Below are some entries. Transcribe the lines from the one holding "camera: 30 degrees right, 10 degrees down" to the one holding "(178, 247) = (189, 287): white", inclusive, but not the pictures among them.

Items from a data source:
[Start of Attachment]
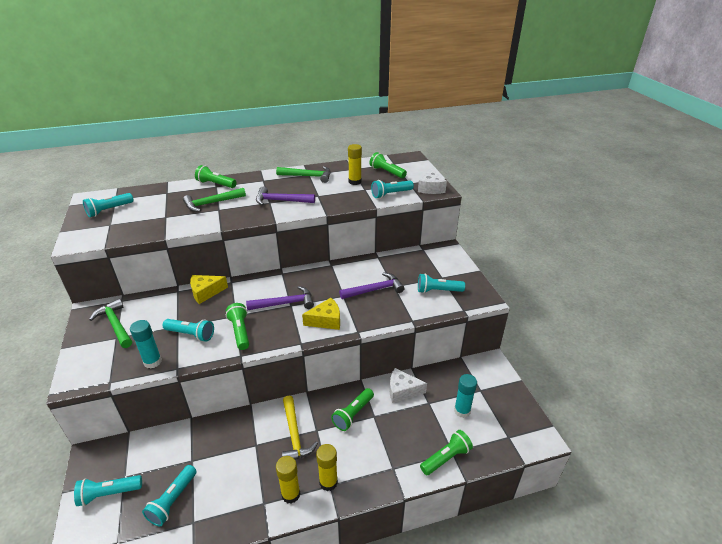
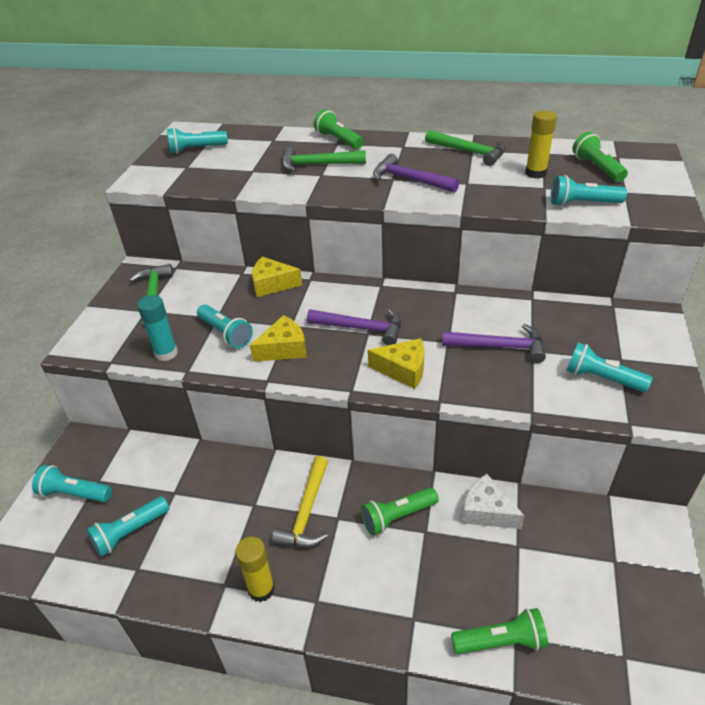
camera: 30 degrees right, 5 degrees up
(240, 331) = (284, 349): green flashlight -> yellow cheese
(328, 482) = (316, 596): yellow glue stick -> none
(431, 188) = (658, 208): white cheese -> none
(462, 411) = (565, 580): turquoise glue stick -> none

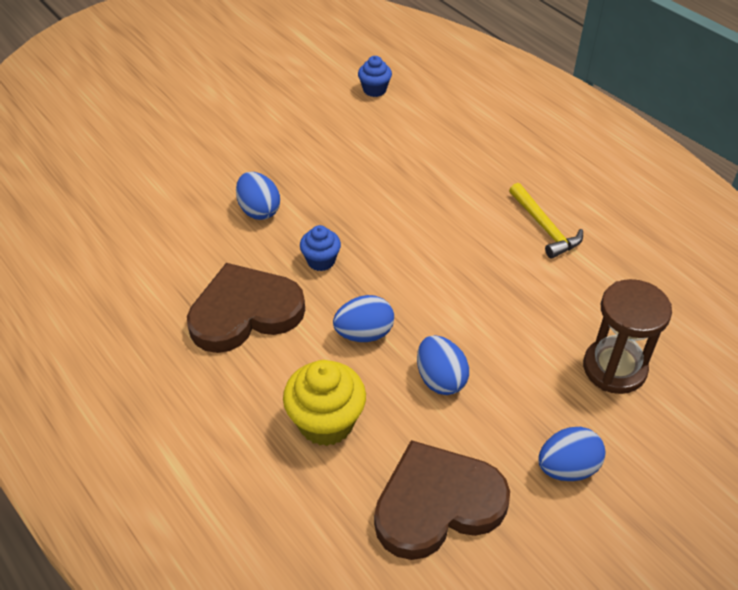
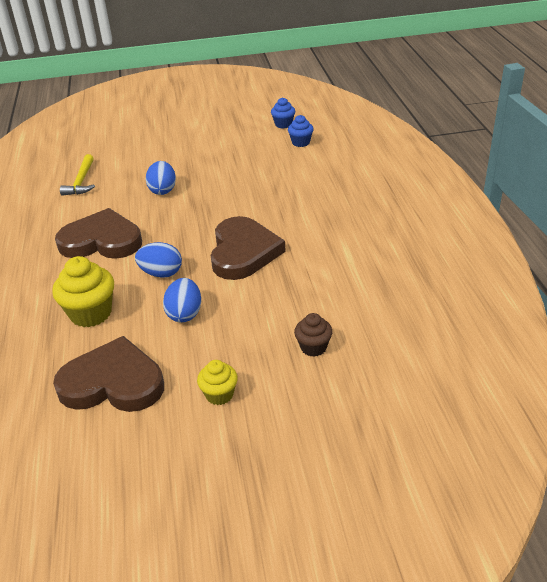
camera: 30 degrees right, 10 degrees down
(321, 261) = (174, 226): blue cupcake -> blue cupcake (283, 124)
(436, 270) = (243, 252): none -> brown heart
(544, 227) = (344, 248): yellow hammer -> yellow hammer (81, 181)
(567, 468) = (219, 394): blue egg -> yellow cupcake
(614, 368) = (313, 347): brown hourglass -> brown cupcake

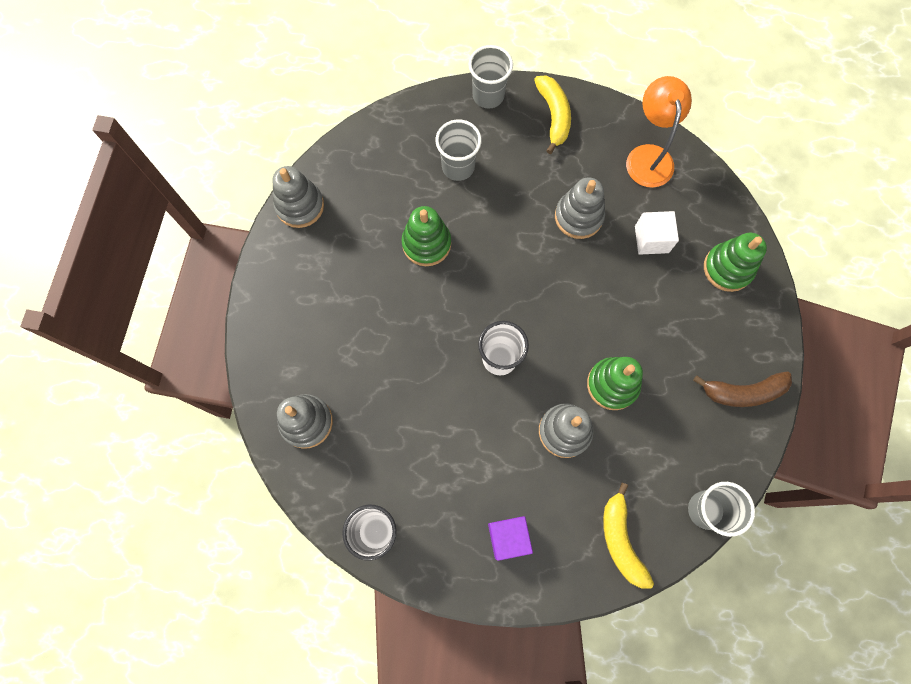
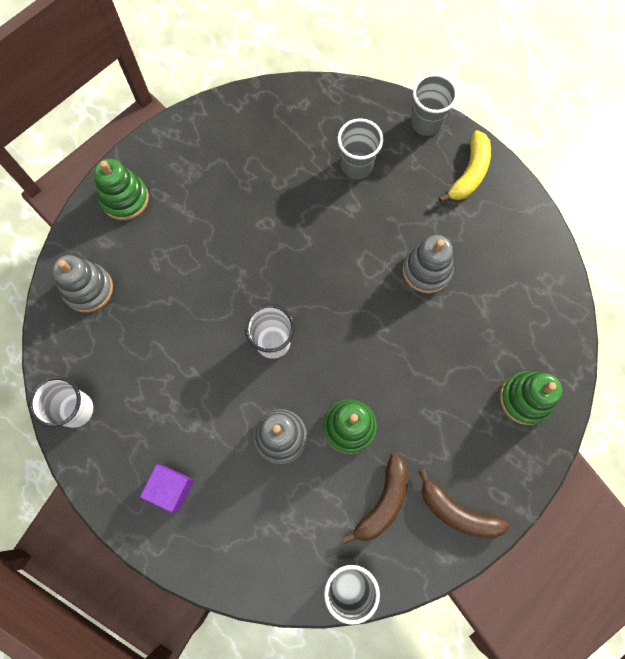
camera: 35 degrees right, 0 degrees up
(300, 206) = (208, 118): grey stacking toy -> none
(426, 244) = (284, 211): green stacking toy -> green stacking toy (125, 198)
(620, 540) = (258, 557): yellow banana -> none
(648, 156) = (527, 258): orange lamp -> none
(651, 239) = (476, 330): white cube -> none
(682, 425) = (383, 502): none -> brown banana

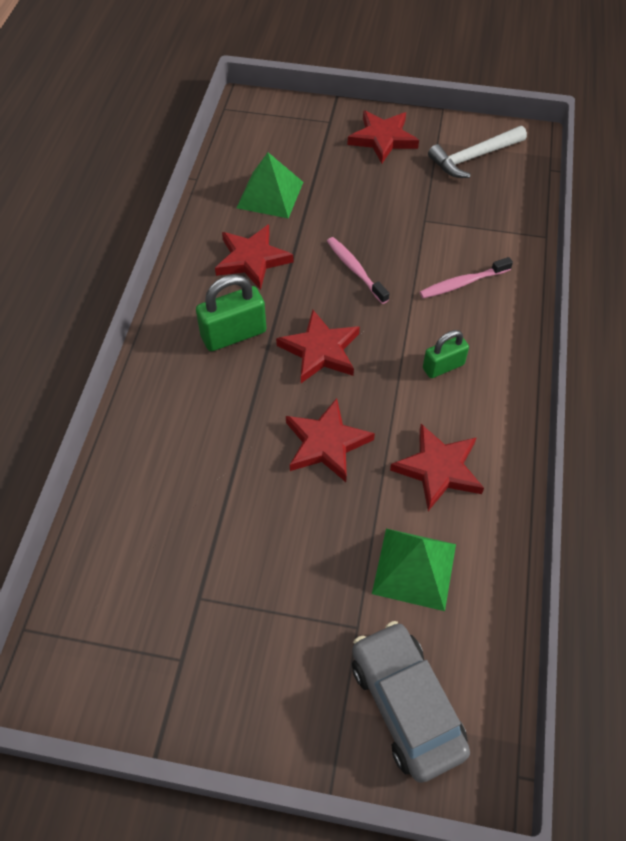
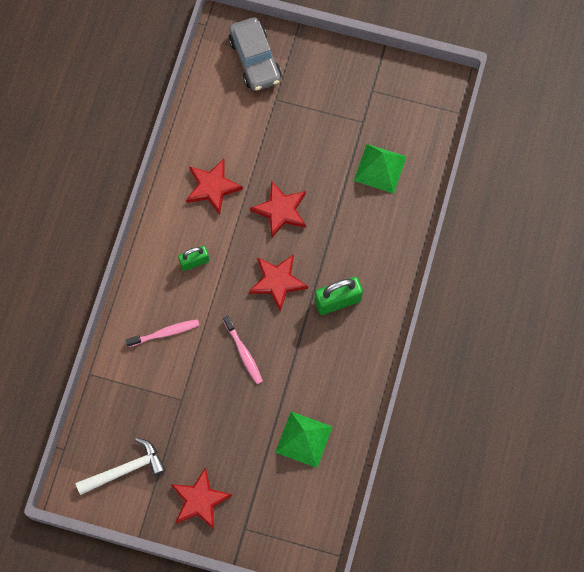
camera: 175 degrees left, 15 degrees up
(252, 259) = (321, 370): red star -> none
(414, 568) = (238, 128): green pyramid -> green pyramid (380, 168)

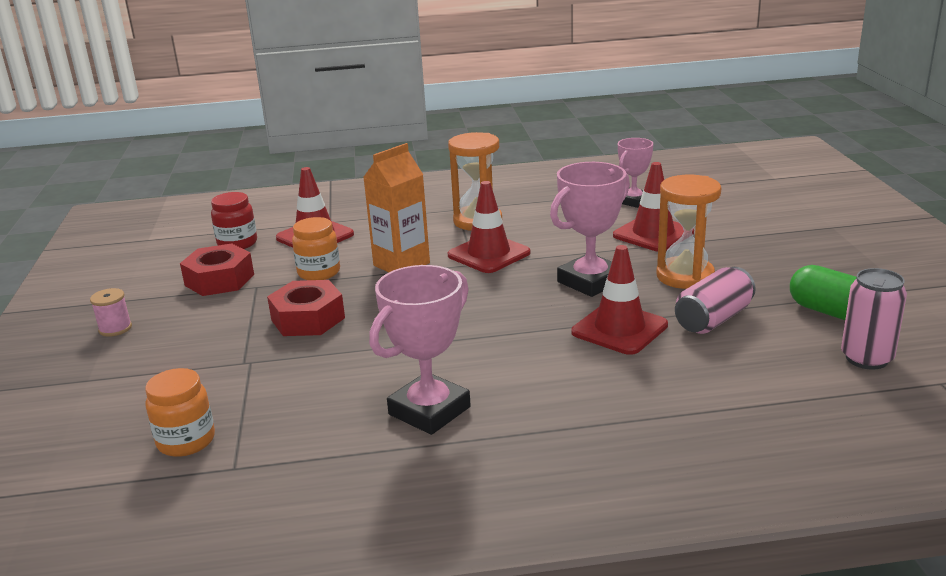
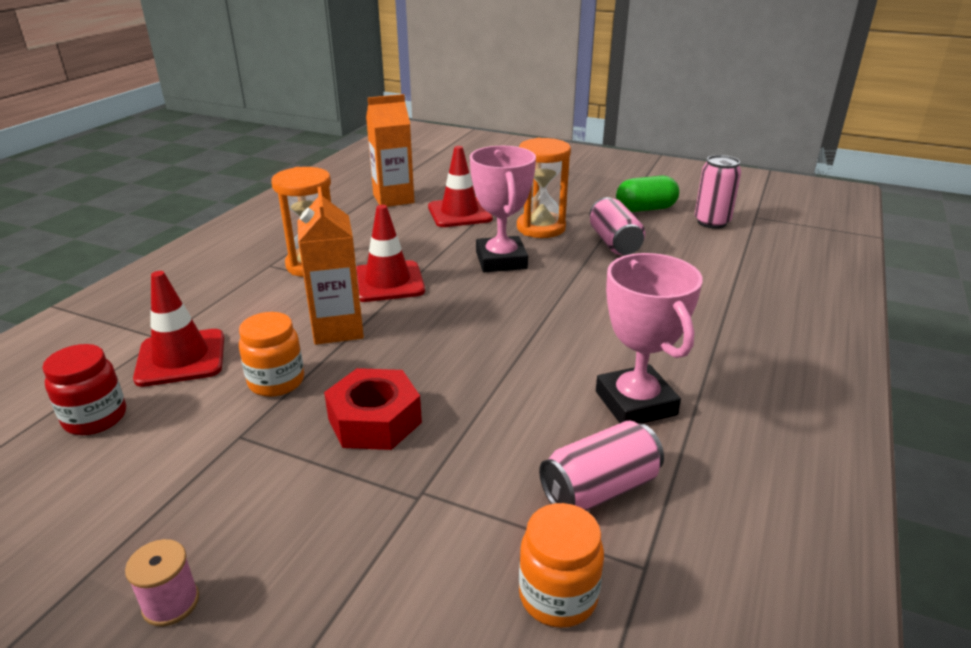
camera: 60 degrees left, 5 degrees up
(219, 280) = (175, 460): red nut -> none
(304, 426) = (599, 489): none -> pink can
(619, 329) = (589, 277): red traffic cone -> none
(633, 201) = (393, 199): pink trophy -> orange carton

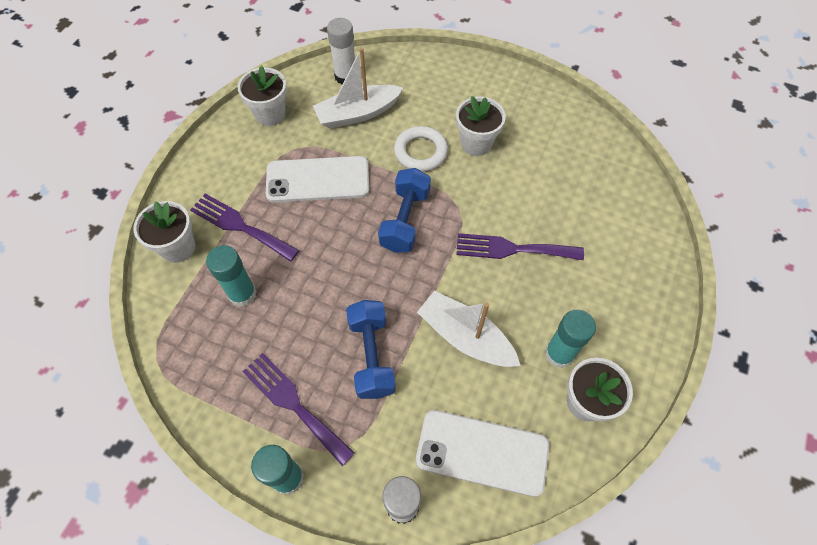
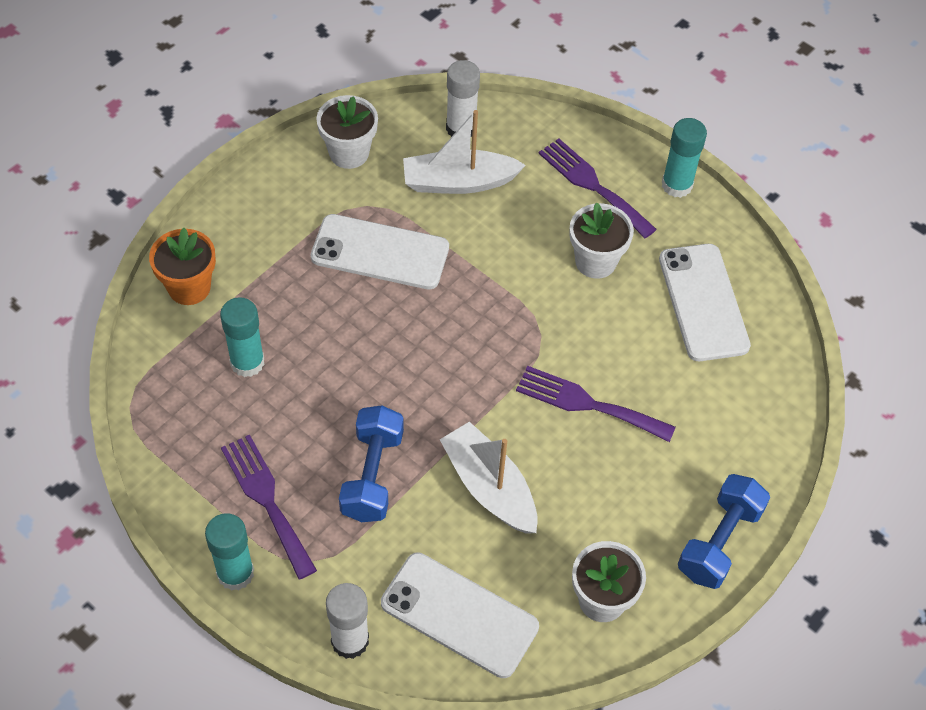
camera: 15 degrees right, 5 degrees down
(178, 247) = (189, 287): white flower pot -> orange flower pot
(240, 226) = (269, 282): purple fork -> purple fork (592, 185)
(405, 220) = (469, 332): blue dumbbell -> blue dumbbell (719, 541)
(420, 152) = (520, 253): white ring -> none
(559, 353) = (593, 539): turquoise glue stick -> turquoise glue stick (677, 185)
(562, 151) = (703, 302): none -> white phone

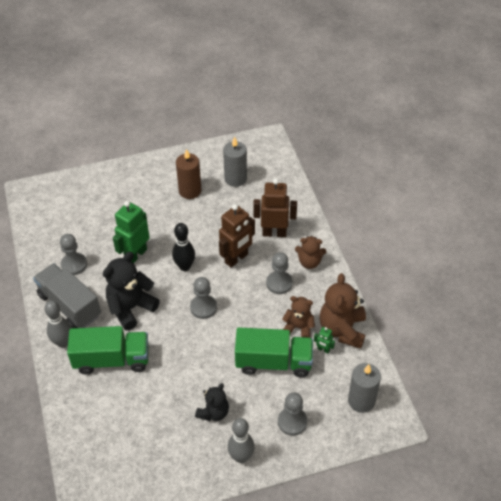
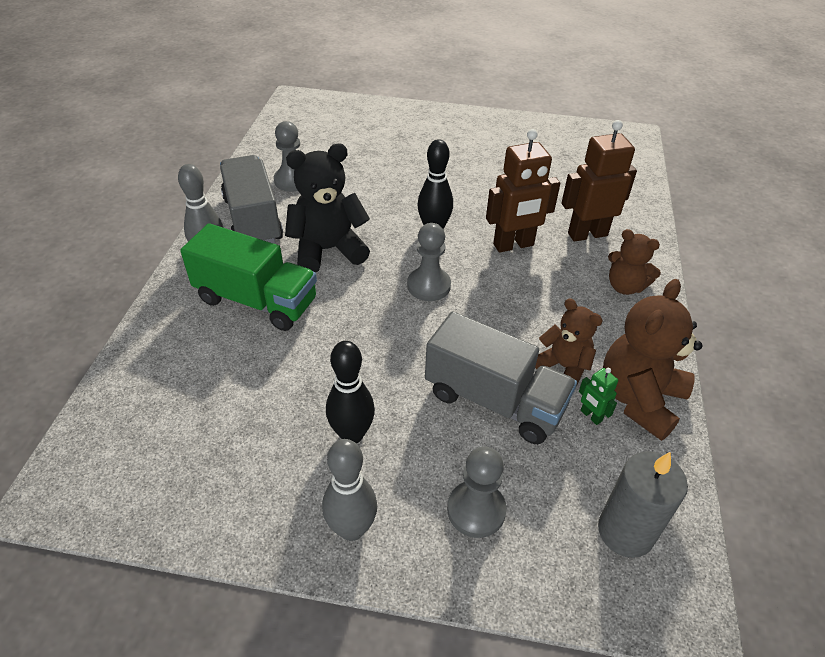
camera: 25 degrees right, 5 degrees down
(135, 255) = (377, 196): green robot -> none
(190, 191) = (493, 154): brown candle -> none
(213, 412) = (352, 434): black teddy bear -> black bowling pin
(235, 179) = (563, 160): grey candle -> none
(273, 362) = (494, 400): green truck -> grey truck
(274, 233) = (587, 234): brown robot -> brown robot turned 45 degrees counterclockwise
(279, 283) = (562, 296): grey pawn -> none

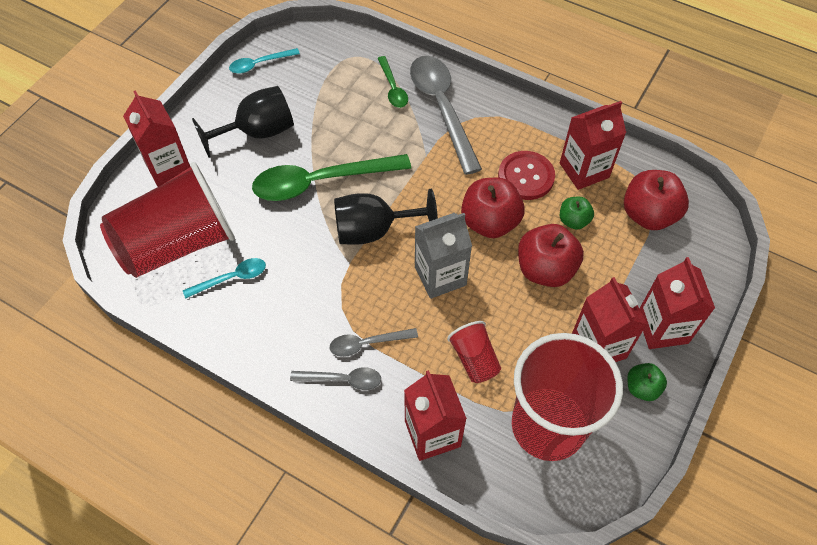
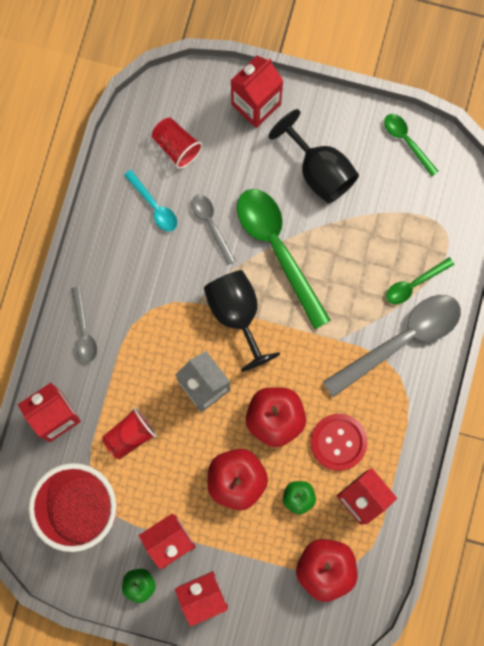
camera: 75 degrees right, 20 degrees up
(178, 243) = (176, 147): red cup -> red cup, size x0.45
(259, 64) = (406, 141): turquoise spoon -> green spoon
(367, 343) = (121, 341): grey spoon -> grey spoon (211, 225)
[End of Attachment]
→ FINISHED EXERCISE
camera: 30 degrees right, 10 degrees down
(321, 261) = (174, 226): blue cupcake -> blue cupcake (283, 124)
(436, 270) = (243, 252): none -> brown heart
(544, 227) = (344, 248): yellow hammer -> yellow hammer (81, 181)
(567, 468) = (219, 394): blue egg -> yellow cupcake
(614, 368) = (313, 347): brown hourglass -> brown cupcake

camera: 35 degrees right, 0 degrees up
(300, 206) = (208, 118): grey stacking toy -> none
(426, 244) = (284, 211): green stacking toy -> green stacking toy (125, 198)
(620, 540) = (258, 557): yellow banana -> none
(648, 156) = (527, 258): orange lamp -> none
(651, 239) = (476, 330): white cube -> none
(682, 425) = (383, 502): none -> brown banana

camera: 175 degrees left, 15 degrees up
(252, 259) = (321, 370): red star -> none
(414, 568) = (238, 128): green pyramid -> green pyramid (380, 168)

camera: 60 degrees left, 5 degrees up
(219, 280) = (175, 460): red nut -> none
(304, 426) = (599, 489): none -> pink can
(619, 329) = (589, 277): red traffic cone -> none
(633, 201) = (393, 199): pink trophy -> orange carton

camera: 15 degrees right, 5 degrees down
(178, 247) = (189, 287): white flower pot -> orange flower pot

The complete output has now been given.